## TASK REQUIREMENTS:
Using the data that follows, return exactly the lines from the one that contains "C6: 33nF (GND, VA) -> 470nF (GND, VA)" through the one that contains "R9: none -> 560 (N6, N27)", ends included.

## STORED DATA:
┌──

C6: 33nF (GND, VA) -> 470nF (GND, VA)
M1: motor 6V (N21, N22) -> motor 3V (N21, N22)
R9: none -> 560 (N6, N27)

└──
┌──

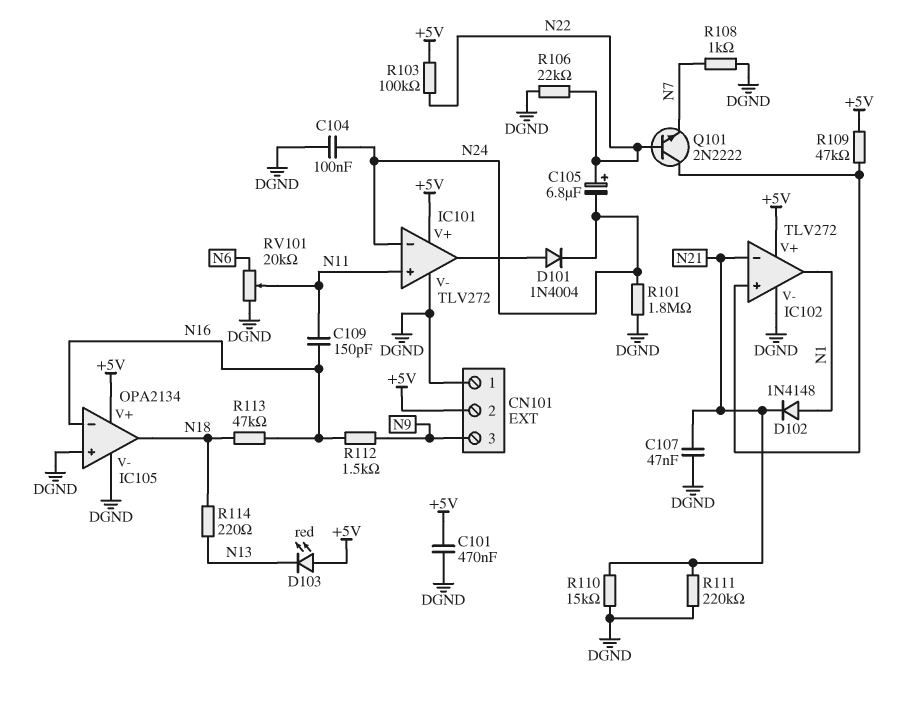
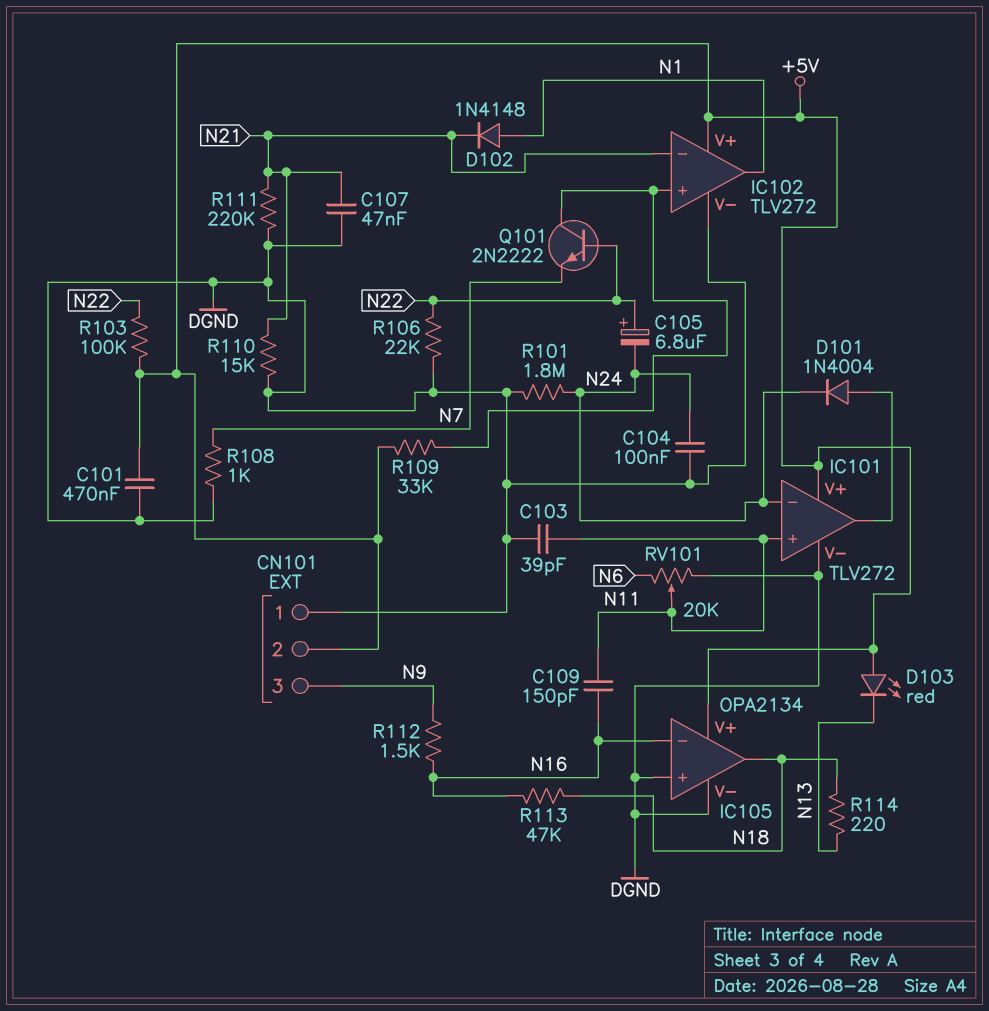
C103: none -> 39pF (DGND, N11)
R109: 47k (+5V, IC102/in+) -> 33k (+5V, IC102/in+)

└──
┌──

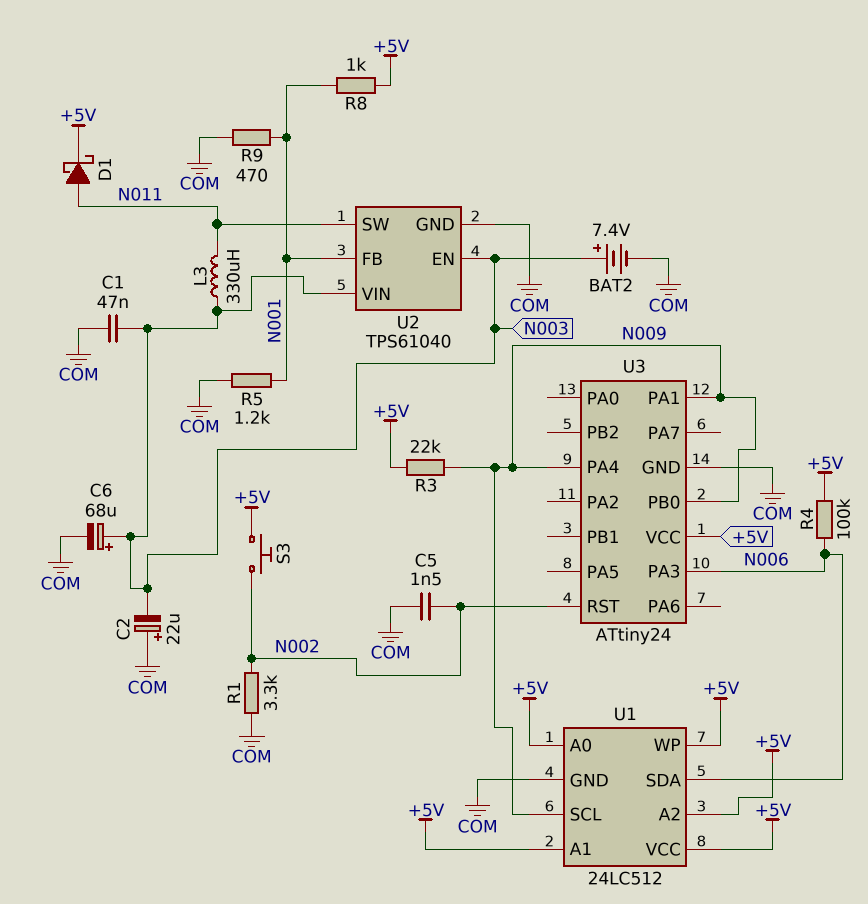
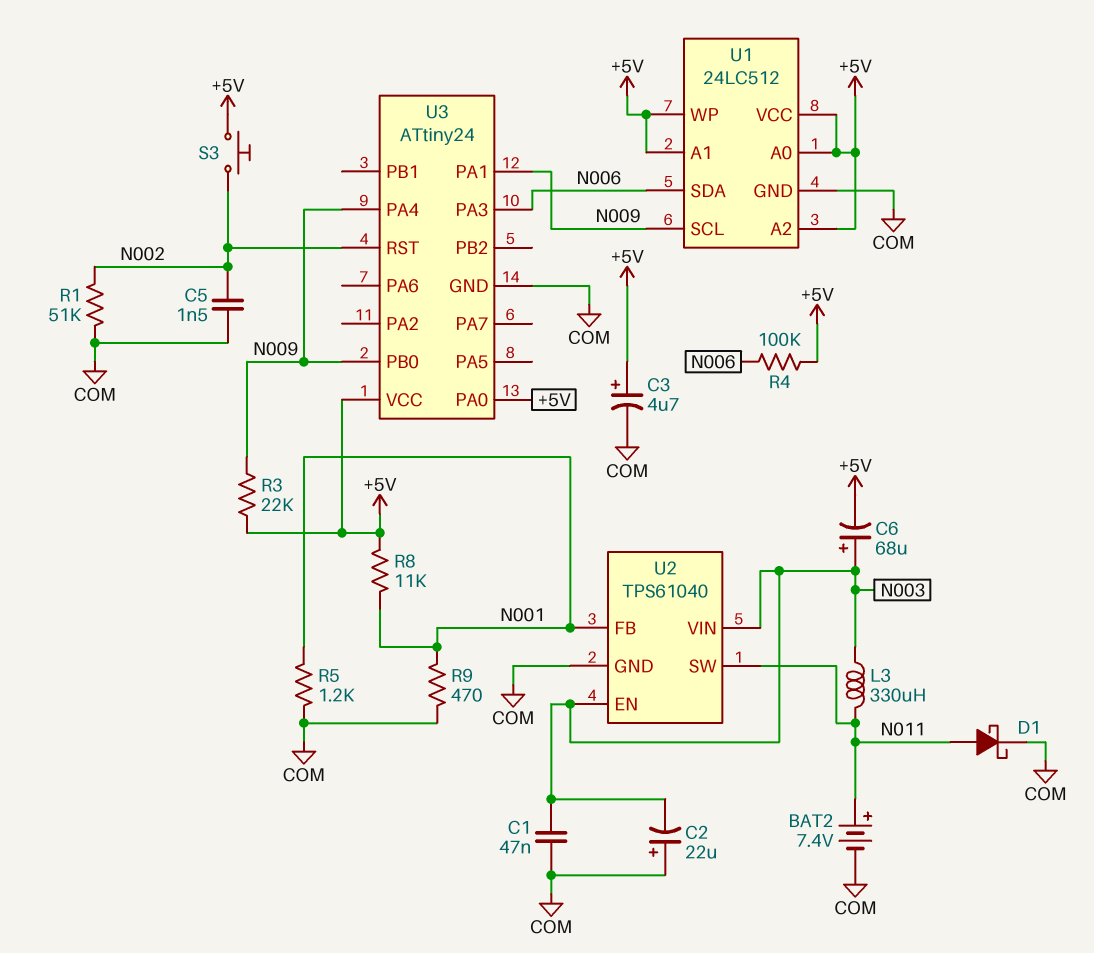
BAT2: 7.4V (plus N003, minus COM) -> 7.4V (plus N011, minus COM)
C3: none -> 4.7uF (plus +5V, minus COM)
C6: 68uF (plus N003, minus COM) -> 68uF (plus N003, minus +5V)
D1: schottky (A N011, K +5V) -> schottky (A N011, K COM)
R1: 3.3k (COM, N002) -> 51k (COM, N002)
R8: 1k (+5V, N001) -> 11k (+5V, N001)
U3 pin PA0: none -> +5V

└──

## REPLY:
C6: 33nF (GND, VA) -> 470nF (GND, VA)
M1: motor 6V (N21, N22) -> motor 3V (N21, N22)
R9: none -> 560 (N6, N27)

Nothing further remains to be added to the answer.